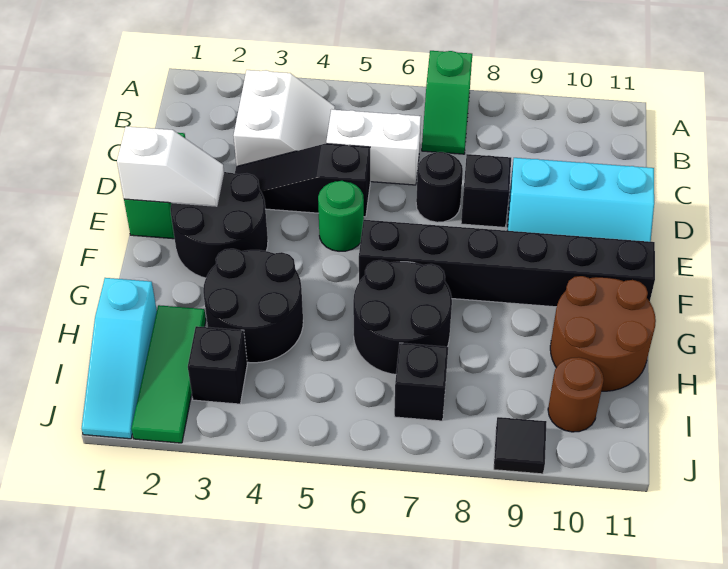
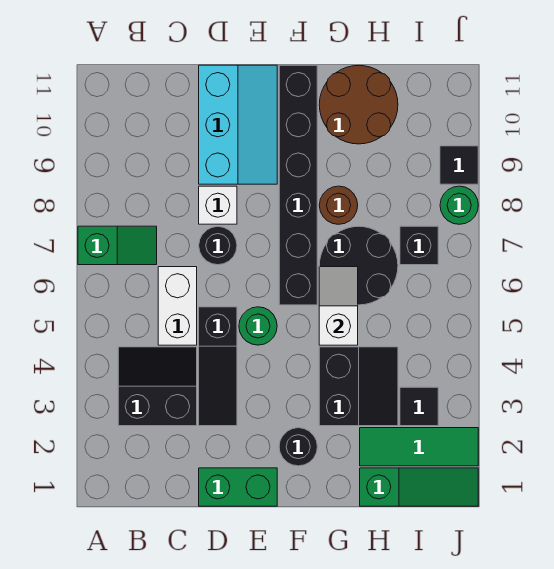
white slope B3:C4 level 1 top 3 -> black slope B3:C4 level 1 top 3
black brick D8 level 1 -> white brick D8 level 1
white slope E1:E2 level 2 top 1 -> white slope G5:G6 level 2 top 5
black round brick E2:F3 level 1 -> black round brick F2 level 1
black round brick G3:H4 level 1 -> black slope G3:H4 level 1 top G
cyan slope H1:J1 level 1 top H -> green slope H1:J1 level 1 top H
black brick I3 level 1 -> black tile I3 level 1
brown round brick I10 level 1 -> brown round brick G8 level 1
none -> green round brick J8 level 1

-*-*-

What is expected: Reproduce the whole listing exactly, but not the images in it.

Answer to this task:
white slope B3:C4 level 1 top 3 -> black slope B3:C4 level 1 top 3
black brick D8 level 1 -> white brick D8 level 1
white slope E1:E2 level 2 top 1 -> white slope G5:G6 level 2 top 5
black round brick E2:F3 level 1 -> black round brick F2 level 1
black round brick G3:H4 level 1 -> black slope G3:H4 level 1 top G
cyan slope H1:J1 level 1 top H -> green slope H1:J1 level 1 top H
black brick I3 level 1 -> black tile I3 level 1
brown round brick I10 level 1 -> brown round brick G8 level 1
none -> green round brick J8 level 1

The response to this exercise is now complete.